> [About this exercise]:
For every line in the data below, check for the word "cyan", then state how many lines have it. Answer with the number only.

[Opening The input section]

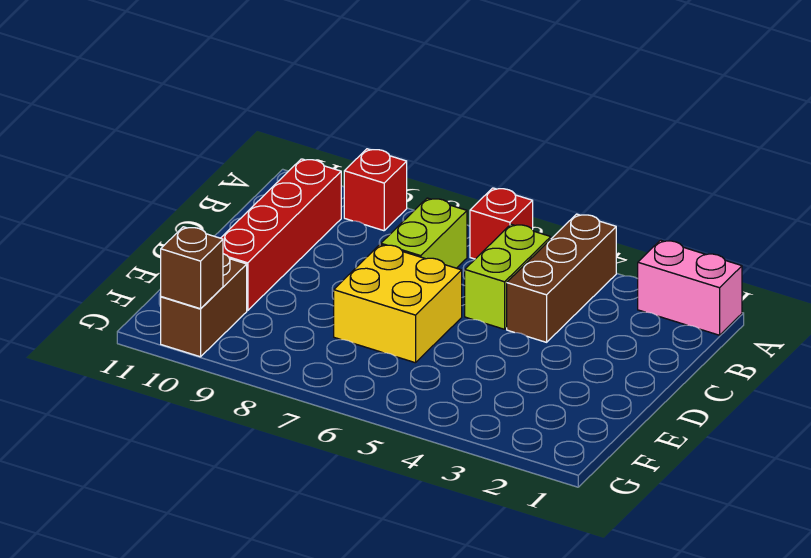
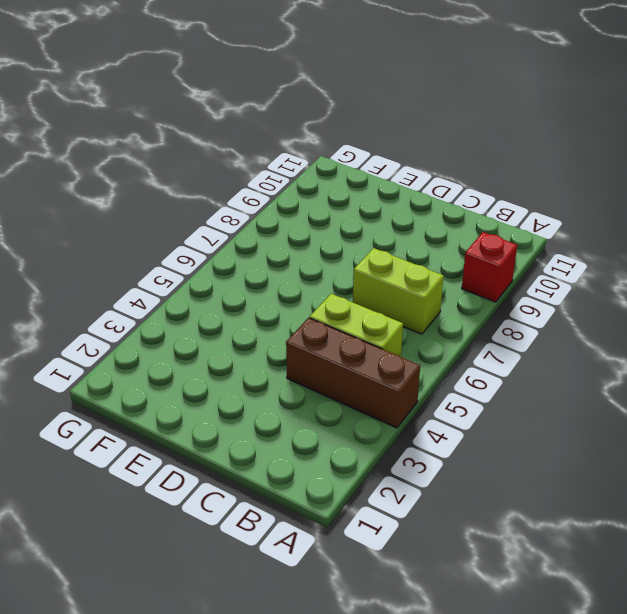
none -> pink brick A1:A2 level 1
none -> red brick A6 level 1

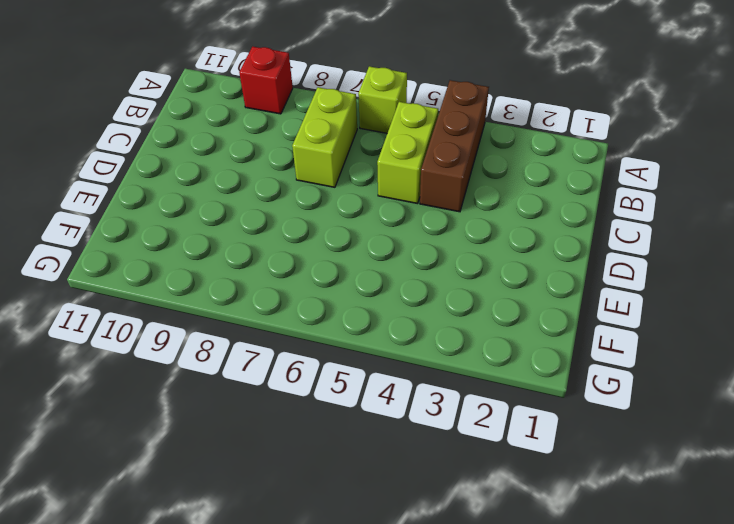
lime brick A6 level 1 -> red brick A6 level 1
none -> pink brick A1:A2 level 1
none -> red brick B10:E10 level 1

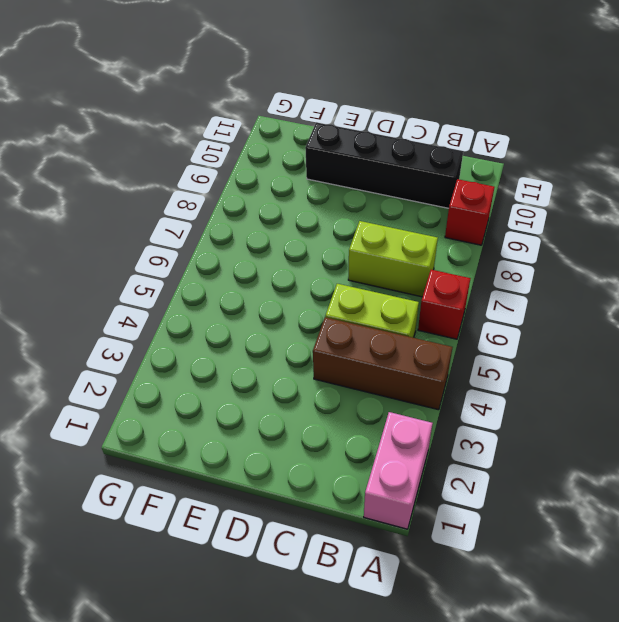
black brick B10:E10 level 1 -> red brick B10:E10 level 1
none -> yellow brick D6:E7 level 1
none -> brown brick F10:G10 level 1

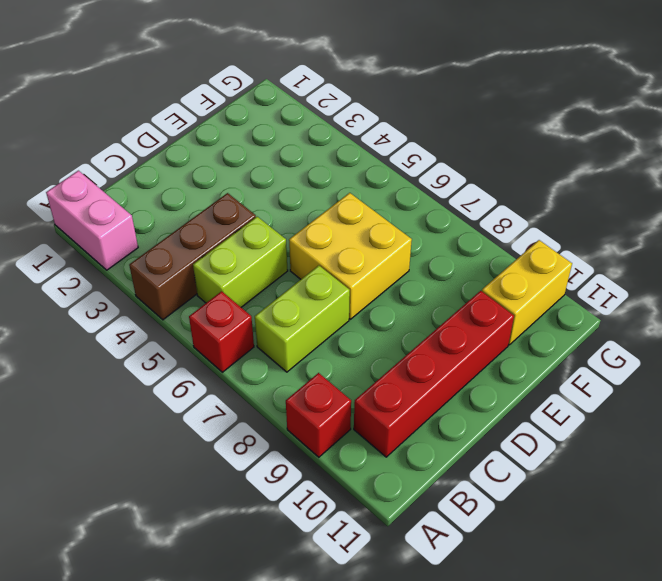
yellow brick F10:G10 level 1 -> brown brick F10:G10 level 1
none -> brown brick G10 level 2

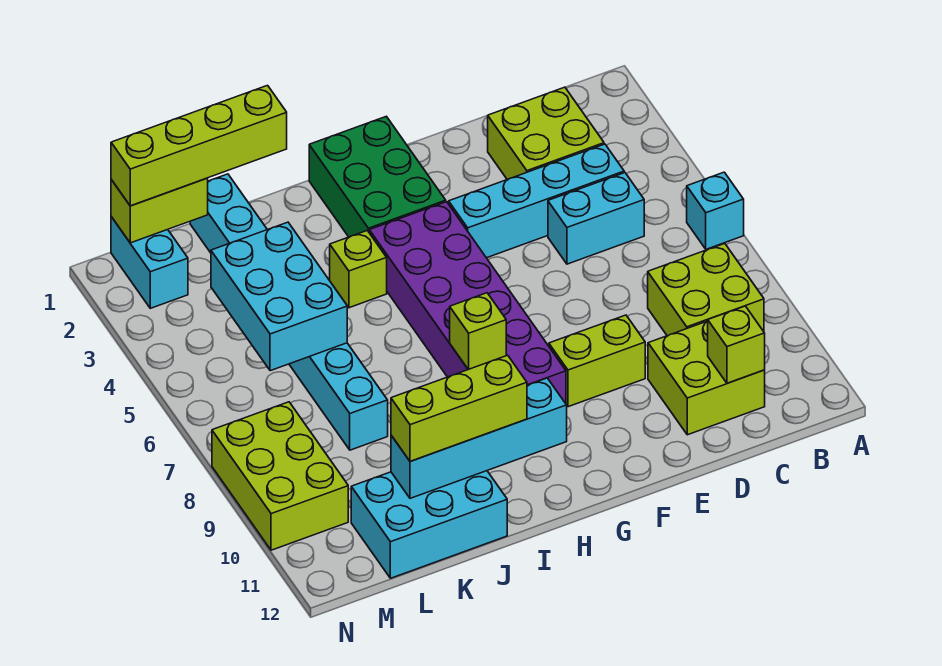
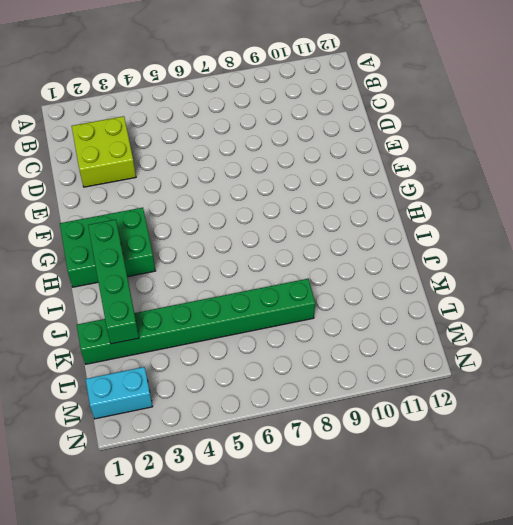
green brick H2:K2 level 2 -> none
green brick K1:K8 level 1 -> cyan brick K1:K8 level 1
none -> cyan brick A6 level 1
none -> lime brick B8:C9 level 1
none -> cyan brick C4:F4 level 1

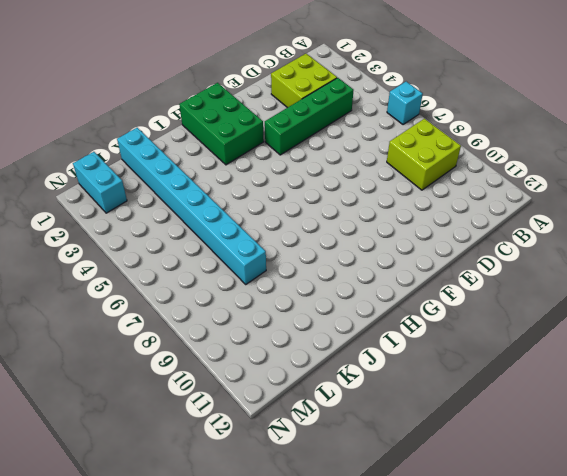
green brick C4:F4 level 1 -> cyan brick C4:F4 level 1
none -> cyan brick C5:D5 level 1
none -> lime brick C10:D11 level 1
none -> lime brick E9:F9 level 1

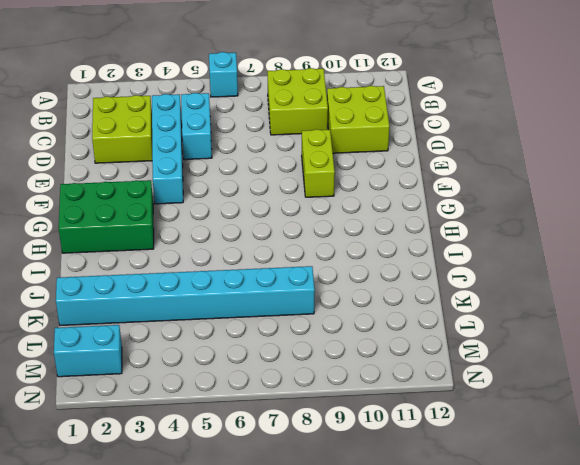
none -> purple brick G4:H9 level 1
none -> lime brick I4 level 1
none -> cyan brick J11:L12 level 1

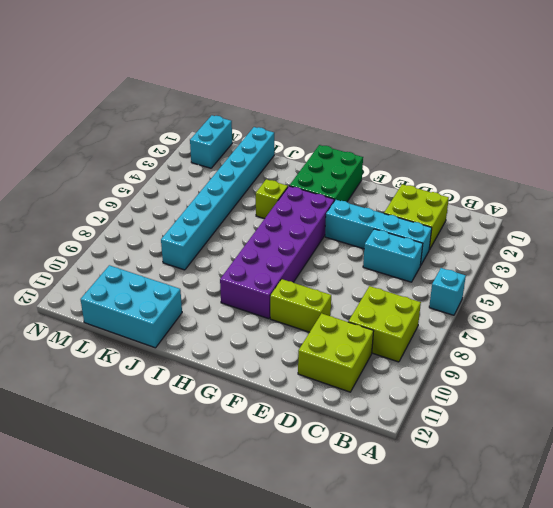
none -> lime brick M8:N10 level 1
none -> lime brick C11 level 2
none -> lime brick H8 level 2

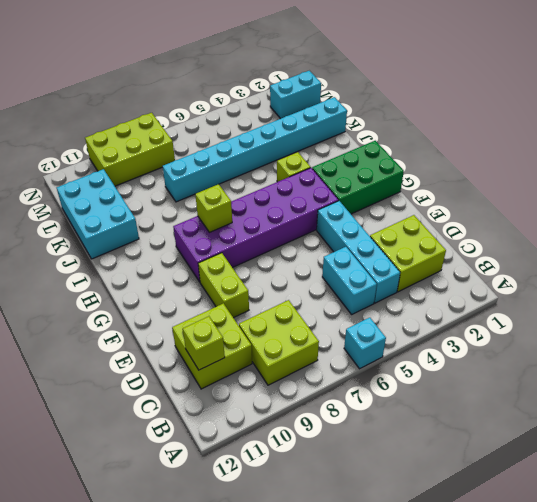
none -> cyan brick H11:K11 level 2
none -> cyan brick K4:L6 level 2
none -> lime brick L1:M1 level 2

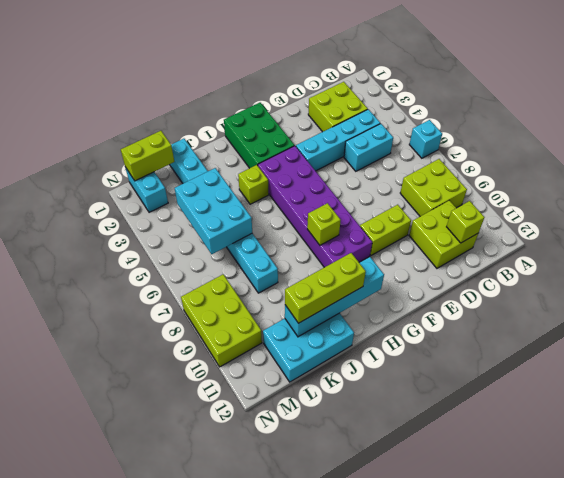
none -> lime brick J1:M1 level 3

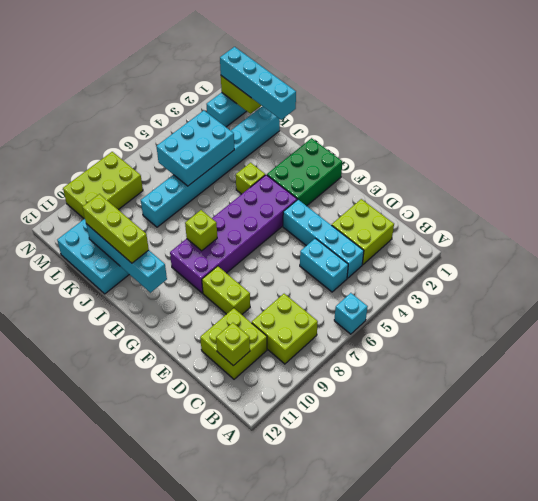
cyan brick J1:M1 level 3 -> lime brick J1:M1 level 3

[Closing The input section]

> [Answer box]:
9